START Source material
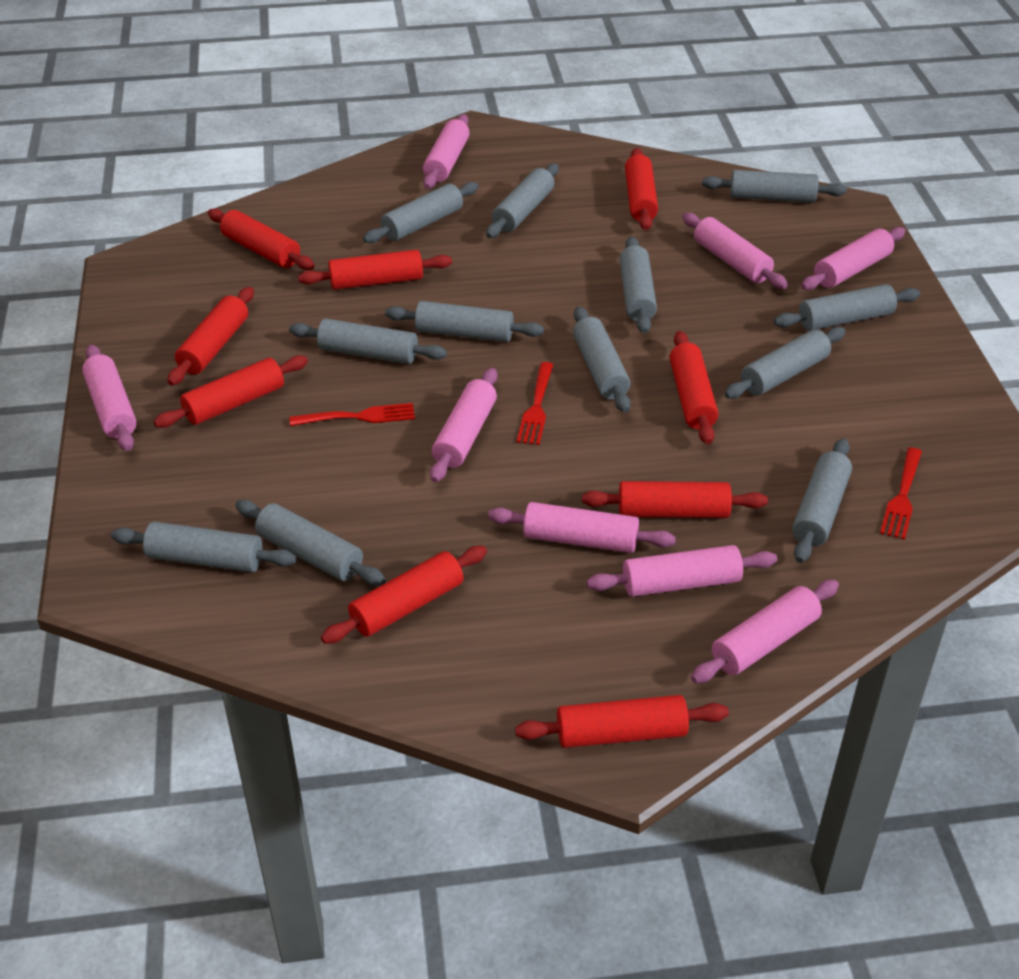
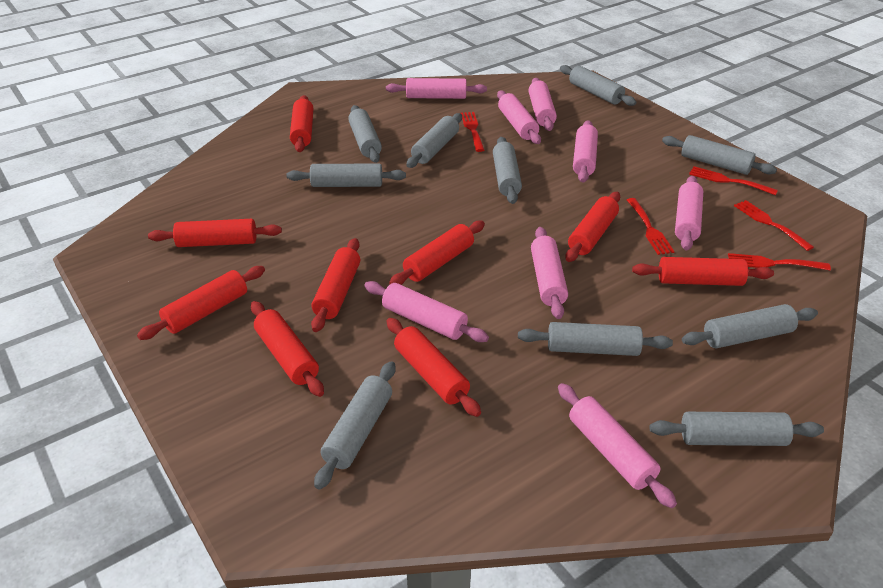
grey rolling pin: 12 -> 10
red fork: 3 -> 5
END Source material
START Source material
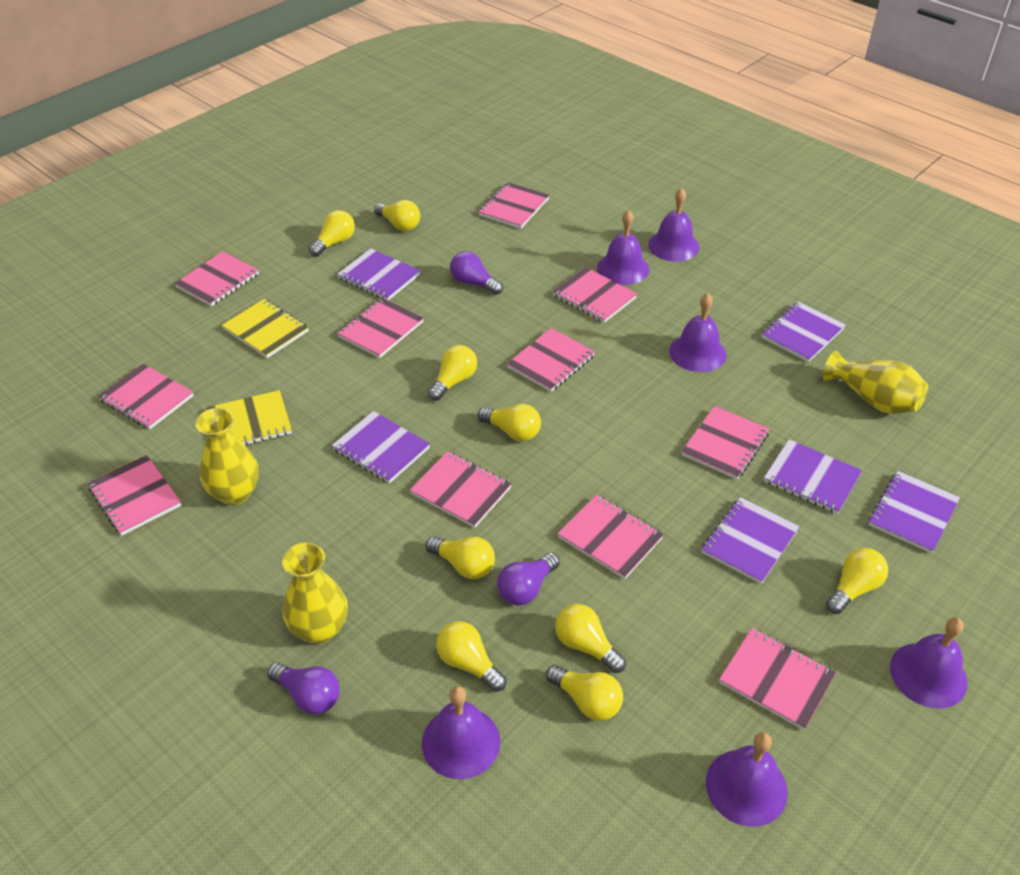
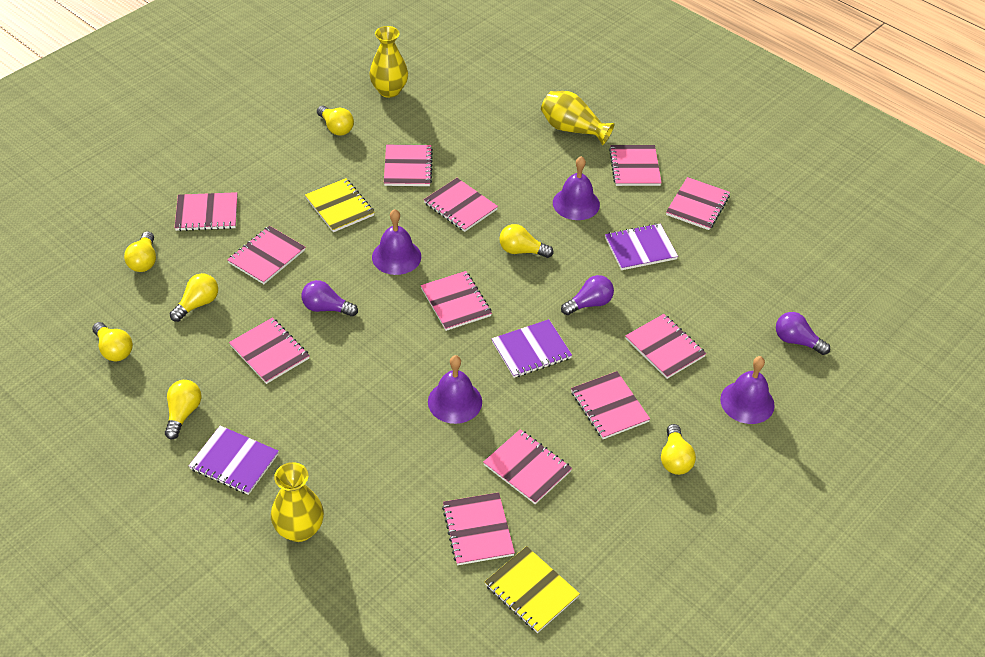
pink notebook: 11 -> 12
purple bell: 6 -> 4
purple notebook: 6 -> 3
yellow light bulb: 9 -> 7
END Source material
◆ Task brief ◆
The number alone, please: how many lines in the data contain the string "notebook"?

◆ Final answer ◆
2